(Difference listings)

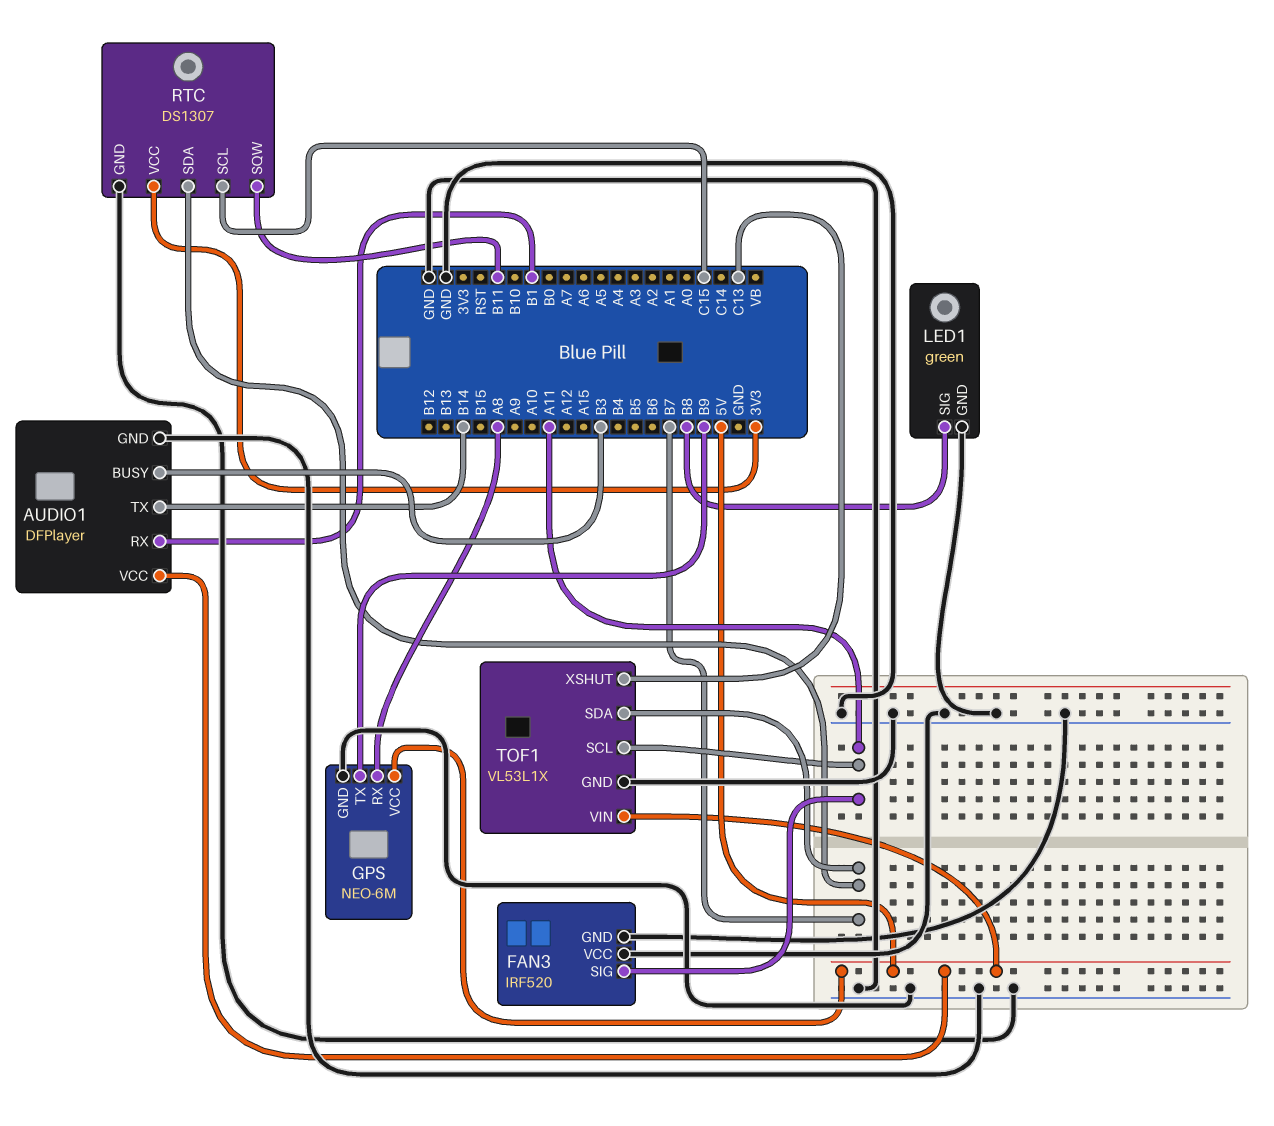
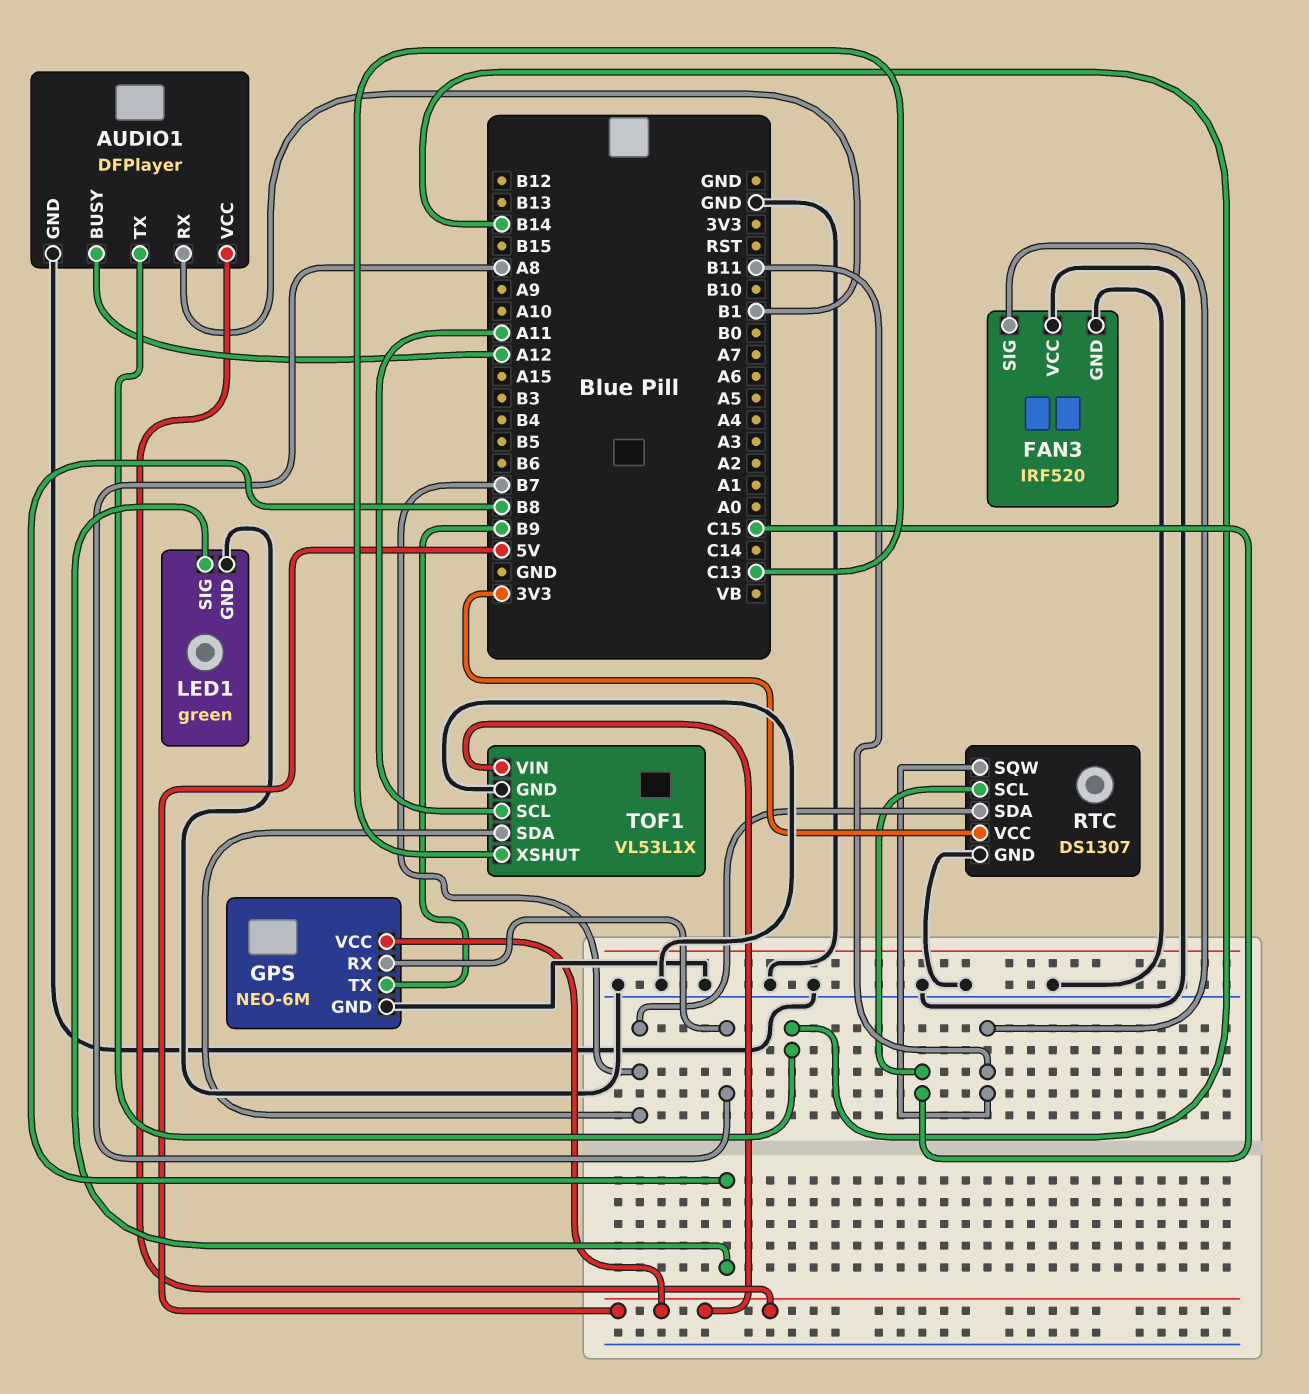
AUDIO1 pin BUSY: B3 -> A12
FAN3 pin SIG: A11 -> B11

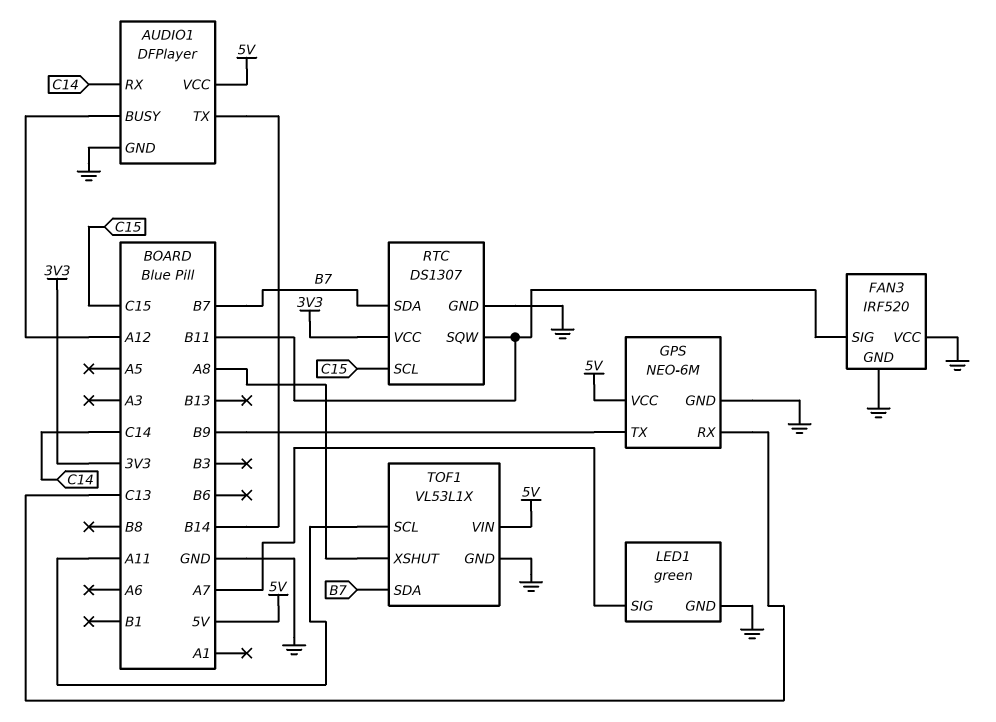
AUDIO1 pin RX: B1 -> C14
GPS pin RX: A8 -> C13
LED1 pin SIG: B8 -> A7
TOF1 pin XSHUT: C13 -> A8

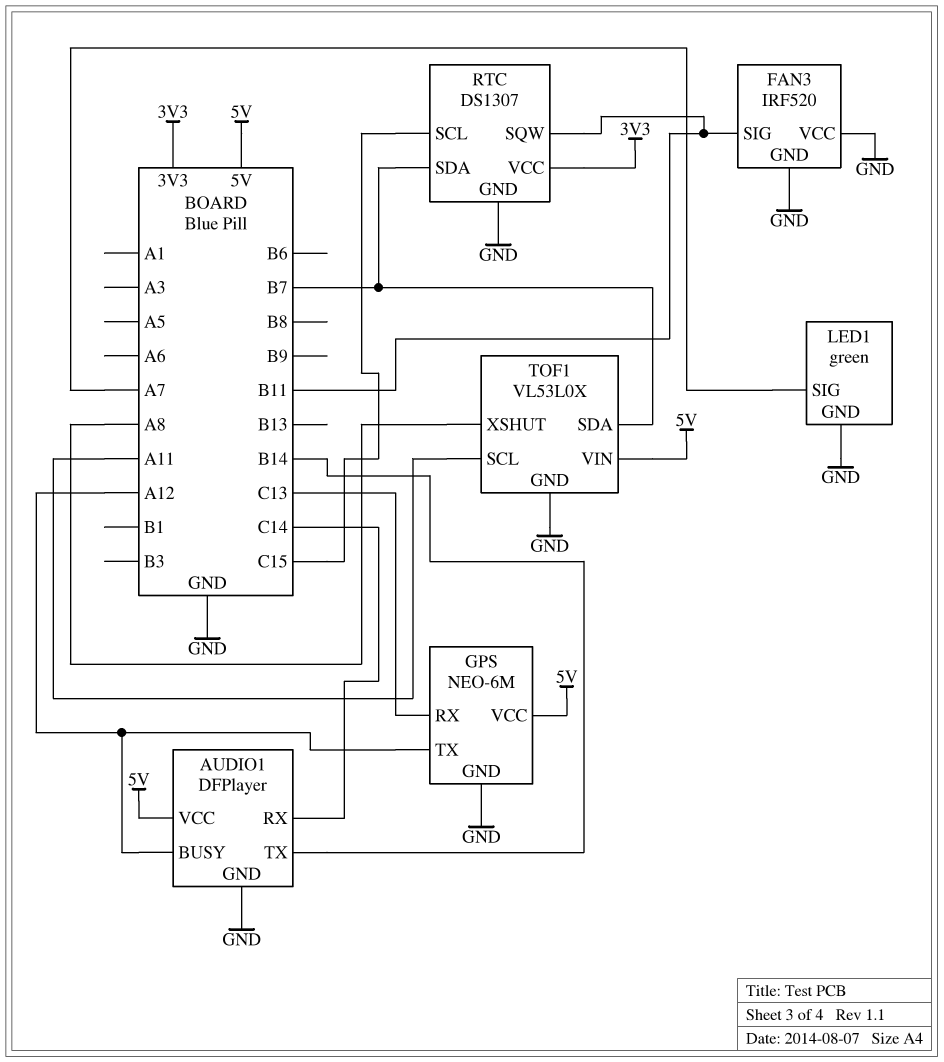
GPS pin TX: B9 -> A12
TOF1: VL53L1X -> VL53L0X

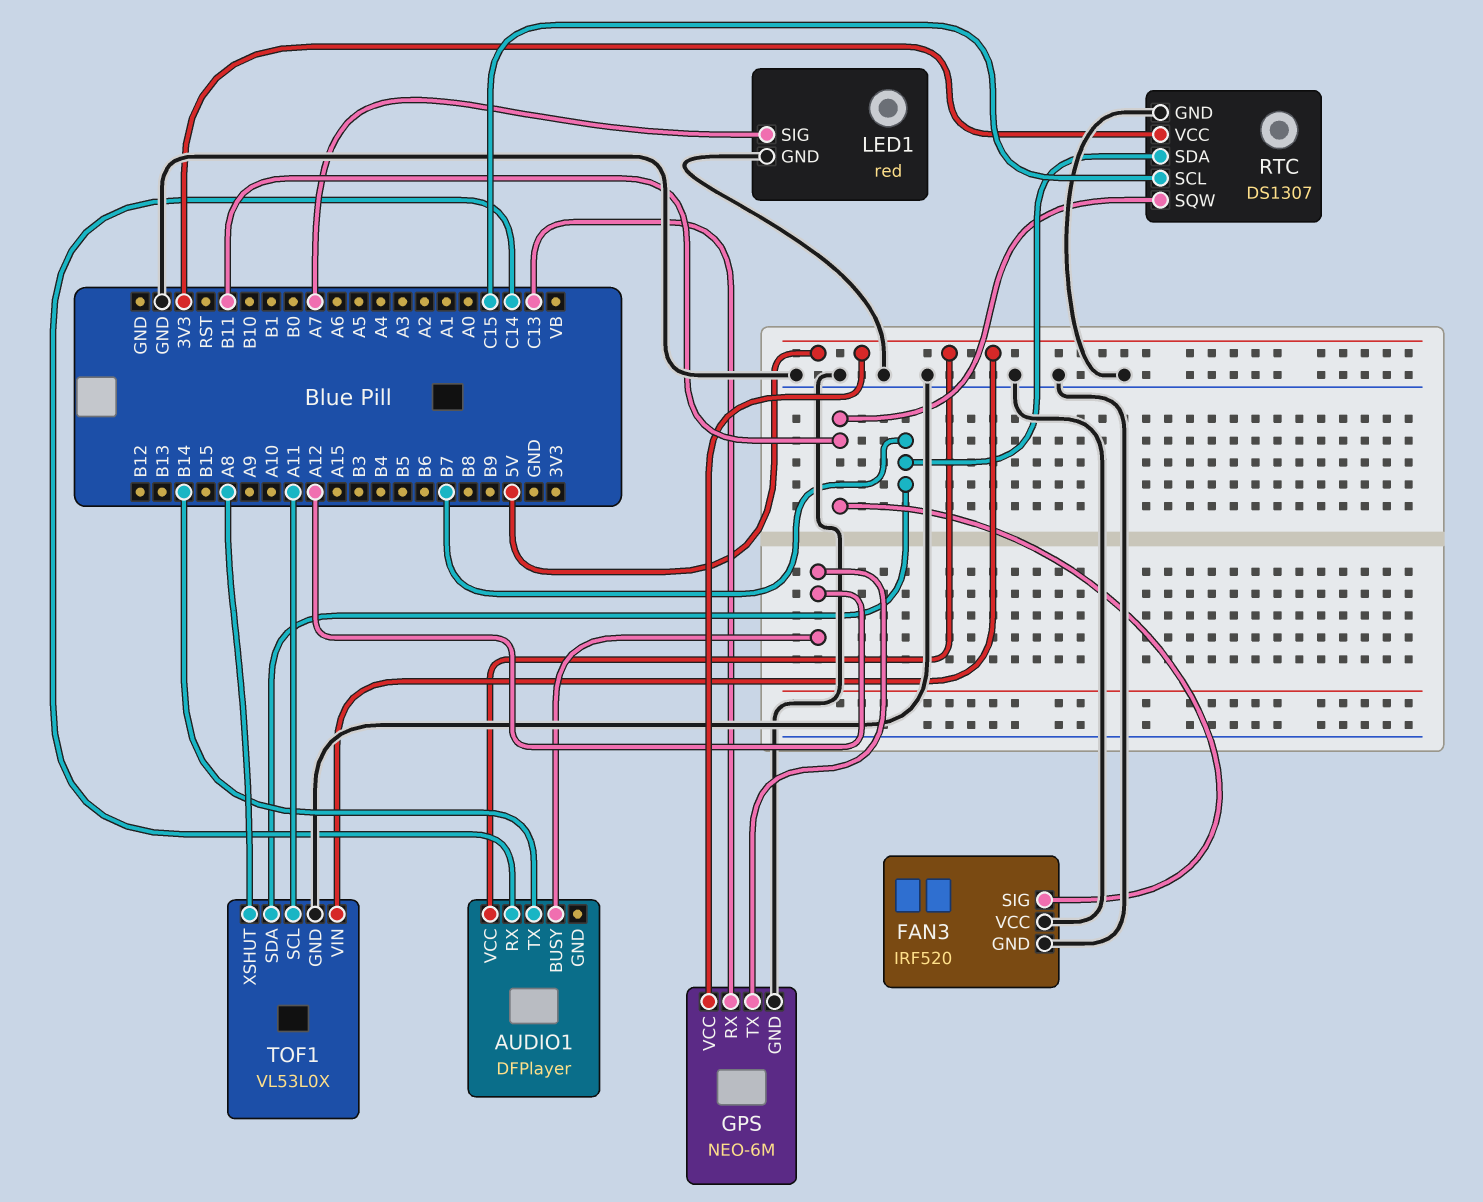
AUDIO1 pin GND: GND -> none
LED1: green -> red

TASK PROMPT => The lines from the one containing "TOF1: VL53L1X -> VL53L0X" through the last line of the entries are to be copied exactly, both ends included, and the pictures are to be omitted.

COMPLETED EXERCISE =>
TOF1: VL53L1X -> VL53L0X

AUDIO1 pin GND: GND -> none
LED1: green -> red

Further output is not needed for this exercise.